• DATA RECORDS:
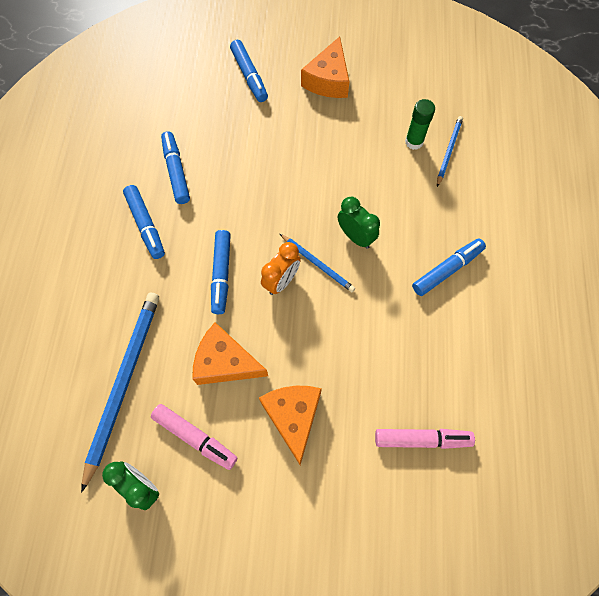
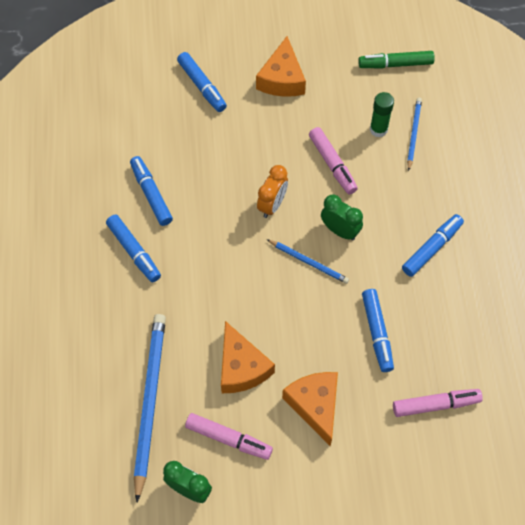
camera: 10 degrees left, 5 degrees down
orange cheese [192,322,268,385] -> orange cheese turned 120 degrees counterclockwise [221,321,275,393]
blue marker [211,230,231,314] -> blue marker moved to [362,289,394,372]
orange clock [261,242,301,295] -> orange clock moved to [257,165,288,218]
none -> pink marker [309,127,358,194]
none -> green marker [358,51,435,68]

• DESCRIPTION OF THE TASK: Reproduce, word for word, every line starting at the line that contains "orange clock [261,242,301,295]" and ending with the final line of the entries.

• OUTPUT OF THE TASK:
orange clock [261,242,301,295] -> orange clock moved to [257,165,288,218]
none -> pink marker [309,127,358,194]
none -> green marker [358,51,435,68]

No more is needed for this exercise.